Exercise input section start

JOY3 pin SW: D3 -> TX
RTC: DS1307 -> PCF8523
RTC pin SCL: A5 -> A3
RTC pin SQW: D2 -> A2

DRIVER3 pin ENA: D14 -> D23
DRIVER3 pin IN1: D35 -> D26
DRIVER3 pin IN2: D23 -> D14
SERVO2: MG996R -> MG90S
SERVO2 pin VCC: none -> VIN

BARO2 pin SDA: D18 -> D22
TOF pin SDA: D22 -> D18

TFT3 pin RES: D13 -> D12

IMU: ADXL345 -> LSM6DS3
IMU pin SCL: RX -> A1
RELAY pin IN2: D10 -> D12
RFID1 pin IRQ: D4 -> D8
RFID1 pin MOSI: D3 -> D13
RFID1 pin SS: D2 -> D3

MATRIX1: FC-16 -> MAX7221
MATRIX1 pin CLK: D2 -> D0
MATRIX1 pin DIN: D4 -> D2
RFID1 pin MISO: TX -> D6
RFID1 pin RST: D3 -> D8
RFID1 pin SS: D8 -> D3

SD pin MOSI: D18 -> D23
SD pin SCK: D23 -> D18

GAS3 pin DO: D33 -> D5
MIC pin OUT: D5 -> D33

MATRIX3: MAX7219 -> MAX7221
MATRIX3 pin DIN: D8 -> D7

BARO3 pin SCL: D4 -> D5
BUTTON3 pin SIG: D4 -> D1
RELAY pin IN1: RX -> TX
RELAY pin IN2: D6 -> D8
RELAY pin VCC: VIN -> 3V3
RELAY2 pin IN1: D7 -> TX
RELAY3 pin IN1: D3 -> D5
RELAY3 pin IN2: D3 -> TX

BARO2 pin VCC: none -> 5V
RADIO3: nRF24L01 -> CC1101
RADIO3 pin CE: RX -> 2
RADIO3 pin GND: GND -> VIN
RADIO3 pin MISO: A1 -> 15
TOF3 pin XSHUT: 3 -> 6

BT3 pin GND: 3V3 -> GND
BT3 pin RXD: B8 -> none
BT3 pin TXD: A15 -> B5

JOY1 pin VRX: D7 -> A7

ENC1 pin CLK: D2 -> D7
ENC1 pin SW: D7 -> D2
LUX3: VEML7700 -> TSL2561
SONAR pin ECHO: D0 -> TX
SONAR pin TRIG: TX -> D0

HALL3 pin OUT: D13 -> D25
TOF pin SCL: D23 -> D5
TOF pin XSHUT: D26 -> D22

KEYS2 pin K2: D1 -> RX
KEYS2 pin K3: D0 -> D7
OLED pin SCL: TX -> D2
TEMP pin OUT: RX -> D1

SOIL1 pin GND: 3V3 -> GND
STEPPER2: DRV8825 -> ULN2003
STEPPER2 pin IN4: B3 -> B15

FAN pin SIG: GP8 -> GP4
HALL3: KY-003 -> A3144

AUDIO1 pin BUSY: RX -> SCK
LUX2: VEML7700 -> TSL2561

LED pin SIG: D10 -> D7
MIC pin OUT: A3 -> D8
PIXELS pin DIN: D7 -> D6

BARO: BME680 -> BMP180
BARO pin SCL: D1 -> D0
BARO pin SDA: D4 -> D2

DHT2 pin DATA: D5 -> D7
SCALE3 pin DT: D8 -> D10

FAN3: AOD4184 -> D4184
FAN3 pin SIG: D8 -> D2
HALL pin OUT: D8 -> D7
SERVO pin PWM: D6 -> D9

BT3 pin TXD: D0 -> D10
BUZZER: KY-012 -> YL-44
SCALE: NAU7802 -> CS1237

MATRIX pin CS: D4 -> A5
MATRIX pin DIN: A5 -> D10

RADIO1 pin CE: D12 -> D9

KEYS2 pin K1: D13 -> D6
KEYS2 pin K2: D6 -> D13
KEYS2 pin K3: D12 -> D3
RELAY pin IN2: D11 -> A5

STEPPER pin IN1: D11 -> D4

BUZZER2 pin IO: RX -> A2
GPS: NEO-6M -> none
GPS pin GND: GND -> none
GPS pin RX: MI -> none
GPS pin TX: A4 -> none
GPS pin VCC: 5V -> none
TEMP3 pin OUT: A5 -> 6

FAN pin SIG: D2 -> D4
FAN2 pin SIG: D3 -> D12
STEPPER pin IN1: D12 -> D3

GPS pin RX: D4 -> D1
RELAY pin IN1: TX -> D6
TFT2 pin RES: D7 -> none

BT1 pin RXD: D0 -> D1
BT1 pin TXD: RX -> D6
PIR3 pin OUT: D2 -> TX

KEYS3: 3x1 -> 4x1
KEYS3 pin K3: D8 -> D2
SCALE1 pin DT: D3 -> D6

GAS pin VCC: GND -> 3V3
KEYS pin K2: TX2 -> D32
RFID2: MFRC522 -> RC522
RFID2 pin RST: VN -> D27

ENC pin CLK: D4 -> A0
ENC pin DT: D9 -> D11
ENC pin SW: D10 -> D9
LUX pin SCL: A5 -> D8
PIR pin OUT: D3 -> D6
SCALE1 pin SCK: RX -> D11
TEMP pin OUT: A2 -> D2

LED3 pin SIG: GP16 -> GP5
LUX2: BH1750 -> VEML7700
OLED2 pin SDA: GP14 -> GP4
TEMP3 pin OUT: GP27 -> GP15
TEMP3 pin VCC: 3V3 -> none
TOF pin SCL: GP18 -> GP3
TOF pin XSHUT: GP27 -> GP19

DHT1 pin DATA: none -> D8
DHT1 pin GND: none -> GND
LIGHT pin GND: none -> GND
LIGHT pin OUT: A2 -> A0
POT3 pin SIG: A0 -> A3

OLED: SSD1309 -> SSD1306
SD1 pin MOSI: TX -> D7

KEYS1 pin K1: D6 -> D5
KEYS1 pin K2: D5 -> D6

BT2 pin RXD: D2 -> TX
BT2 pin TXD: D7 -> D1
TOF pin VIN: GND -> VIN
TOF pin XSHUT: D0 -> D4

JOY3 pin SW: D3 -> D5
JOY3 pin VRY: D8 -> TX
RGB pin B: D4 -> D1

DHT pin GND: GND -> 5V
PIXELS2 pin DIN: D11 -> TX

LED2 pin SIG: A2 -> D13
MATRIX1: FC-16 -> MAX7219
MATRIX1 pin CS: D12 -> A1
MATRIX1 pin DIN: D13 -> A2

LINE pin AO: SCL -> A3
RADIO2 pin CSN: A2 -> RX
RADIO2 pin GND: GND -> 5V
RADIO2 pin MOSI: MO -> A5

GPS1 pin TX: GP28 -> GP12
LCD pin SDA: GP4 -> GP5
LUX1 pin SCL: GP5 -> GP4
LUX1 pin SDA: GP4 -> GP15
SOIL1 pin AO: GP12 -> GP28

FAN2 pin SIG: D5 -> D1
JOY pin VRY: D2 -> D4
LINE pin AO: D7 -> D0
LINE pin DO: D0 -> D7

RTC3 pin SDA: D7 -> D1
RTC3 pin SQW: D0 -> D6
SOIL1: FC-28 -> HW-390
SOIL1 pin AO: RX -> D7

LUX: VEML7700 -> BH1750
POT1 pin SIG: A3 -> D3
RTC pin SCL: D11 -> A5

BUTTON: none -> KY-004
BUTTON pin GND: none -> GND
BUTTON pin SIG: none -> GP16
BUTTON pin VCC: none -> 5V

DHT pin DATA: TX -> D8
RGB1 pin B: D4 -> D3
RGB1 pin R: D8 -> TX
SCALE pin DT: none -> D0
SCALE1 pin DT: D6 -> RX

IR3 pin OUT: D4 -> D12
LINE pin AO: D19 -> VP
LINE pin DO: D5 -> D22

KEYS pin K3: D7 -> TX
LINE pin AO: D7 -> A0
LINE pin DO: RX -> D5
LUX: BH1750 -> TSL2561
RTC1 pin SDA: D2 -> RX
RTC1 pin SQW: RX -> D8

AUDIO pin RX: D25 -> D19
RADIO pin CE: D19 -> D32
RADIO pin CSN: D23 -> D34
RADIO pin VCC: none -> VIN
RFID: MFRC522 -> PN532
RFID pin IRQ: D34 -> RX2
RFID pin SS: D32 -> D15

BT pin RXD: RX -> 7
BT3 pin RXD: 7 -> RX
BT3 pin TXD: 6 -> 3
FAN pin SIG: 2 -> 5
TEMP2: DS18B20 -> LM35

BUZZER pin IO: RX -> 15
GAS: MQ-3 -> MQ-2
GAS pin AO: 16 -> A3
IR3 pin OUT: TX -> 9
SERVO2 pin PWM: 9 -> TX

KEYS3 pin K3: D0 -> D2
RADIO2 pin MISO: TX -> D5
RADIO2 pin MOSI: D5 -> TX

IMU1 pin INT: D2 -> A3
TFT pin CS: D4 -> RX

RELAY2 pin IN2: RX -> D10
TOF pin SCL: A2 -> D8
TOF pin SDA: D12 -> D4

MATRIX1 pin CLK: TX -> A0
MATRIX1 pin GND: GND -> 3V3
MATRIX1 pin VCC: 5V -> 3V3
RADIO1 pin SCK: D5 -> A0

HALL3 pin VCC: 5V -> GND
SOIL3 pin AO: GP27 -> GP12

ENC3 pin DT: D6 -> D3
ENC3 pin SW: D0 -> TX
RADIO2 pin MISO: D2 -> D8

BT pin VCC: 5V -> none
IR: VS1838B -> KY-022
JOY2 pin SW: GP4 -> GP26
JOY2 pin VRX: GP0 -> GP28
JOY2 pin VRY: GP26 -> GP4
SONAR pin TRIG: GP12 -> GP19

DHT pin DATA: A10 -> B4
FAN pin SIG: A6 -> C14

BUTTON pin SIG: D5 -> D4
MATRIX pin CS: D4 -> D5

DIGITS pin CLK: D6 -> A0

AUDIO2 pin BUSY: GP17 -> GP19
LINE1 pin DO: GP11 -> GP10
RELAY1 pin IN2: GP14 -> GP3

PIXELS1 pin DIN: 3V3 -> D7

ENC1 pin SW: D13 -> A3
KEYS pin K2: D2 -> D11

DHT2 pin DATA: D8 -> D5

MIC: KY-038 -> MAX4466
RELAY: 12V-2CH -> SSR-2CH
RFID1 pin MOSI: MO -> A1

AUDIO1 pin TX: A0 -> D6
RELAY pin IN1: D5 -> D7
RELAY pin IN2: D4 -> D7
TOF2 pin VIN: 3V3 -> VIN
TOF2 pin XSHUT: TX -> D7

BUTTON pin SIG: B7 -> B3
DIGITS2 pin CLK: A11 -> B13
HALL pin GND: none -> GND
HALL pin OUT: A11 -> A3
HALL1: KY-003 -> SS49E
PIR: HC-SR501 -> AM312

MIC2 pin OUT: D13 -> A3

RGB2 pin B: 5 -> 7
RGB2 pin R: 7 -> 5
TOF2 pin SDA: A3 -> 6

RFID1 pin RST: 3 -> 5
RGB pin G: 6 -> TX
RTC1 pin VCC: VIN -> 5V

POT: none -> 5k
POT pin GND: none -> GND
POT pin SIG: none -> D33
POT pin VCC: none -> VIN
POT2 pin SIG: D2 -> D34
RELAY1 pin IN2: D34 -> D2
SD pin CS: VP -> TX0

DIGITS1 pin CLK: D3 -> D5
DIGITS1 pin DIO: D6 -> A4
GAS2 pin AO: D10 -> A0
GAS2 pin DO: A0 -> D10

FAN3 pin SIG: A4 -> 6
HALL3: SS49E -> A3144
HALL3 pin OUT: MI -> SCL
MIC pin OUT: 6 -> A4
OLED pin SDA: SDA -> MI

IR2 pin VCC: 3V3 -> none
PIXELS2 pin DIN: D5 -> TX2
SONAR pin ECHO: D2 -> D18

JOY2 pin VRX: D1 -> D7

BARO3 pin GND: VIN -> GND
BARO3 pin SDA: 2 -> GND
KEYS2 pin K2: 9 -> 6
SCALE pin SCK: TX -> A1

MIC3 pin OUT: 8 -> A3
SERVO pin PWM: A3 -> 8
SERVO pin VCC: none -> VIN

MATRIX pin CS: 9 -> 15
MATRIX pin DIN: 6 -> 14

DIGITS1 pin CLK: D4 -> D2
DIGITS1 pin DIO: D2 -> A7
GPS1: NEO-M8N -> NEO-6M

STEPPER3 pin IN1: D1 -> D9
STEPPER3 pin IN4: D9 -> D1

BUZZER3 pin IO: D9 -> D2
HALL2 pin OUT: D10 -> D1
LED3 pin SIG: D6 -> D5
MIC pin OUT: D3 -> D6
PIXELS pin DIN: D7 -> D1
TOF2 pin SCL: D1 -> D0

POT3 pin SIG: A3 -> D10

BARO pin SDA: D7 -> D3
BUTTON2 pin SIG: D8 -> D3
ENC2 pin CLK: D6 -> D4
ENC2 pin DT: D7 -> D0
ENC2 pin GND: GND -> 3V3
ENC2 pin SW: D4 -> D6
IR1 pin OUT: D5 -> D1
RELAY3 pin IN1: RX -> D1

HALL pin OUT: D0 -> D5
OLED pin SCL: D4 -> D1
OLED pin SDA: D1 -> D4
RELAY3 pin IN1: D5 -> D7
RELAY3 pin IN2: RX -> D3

Exercise input section end

(Exercise prompt):
Taking the lines above, repeat exactly those from the line that contains "PIXELS2 pin DIN: D11 -> TX" through the line that contains "BUTTON pin VCC: none -> 5V", and both of those lines as well. Include nothing else.

(Answer space):
PIXELS2 pin DIN: D11 -> TX

LED2 pin SIG: A2 -> D13
MATRIX1: FC-16 -> MAX7219
MATRIX1 pin CS: D12 -> A1
MATRIX1 pin DIN: D13 -> A2

LINE pin AO: SCL -> A3
RADIO2 pin CSN: A2 -> RX
RADIO2 pin GND: GND -> 5V
RADIO2 pin MOSI: MO -> A5

GPS1 pin TX: GP28 -> GP12
LCD pin SDA: GP4 -> GP5
LUX1 pin SCL: GP5 -> GP4
LUX1 pin SDA: GP4 -> GP15
SOIL1 pin AO: GP12 -> GP28

FAN2 pin SIG: D5 -> D1
JOY pin VRY: D2 -> D4
LINE pin AO: D7 -> D0
LINE pin DO: D0 -> D7

RTC3 pin SDA: D7 -> D1
RTC3 pin SQW: D0 -> D6
SOIL1: FC-28 -> HW-390
SOIL1 pin AO: RX -> D7

LUX: VEML7700 -> BH1750
POT1 pin SIG: A3 -> D3
RTC pin SCL: D11 -> A5

BUTTON: none -> KY-004
BUTTON pin GND: none -> GND
BUTTON pin SIG: none -> GP16
BUTTON pin VCC: none -> 5V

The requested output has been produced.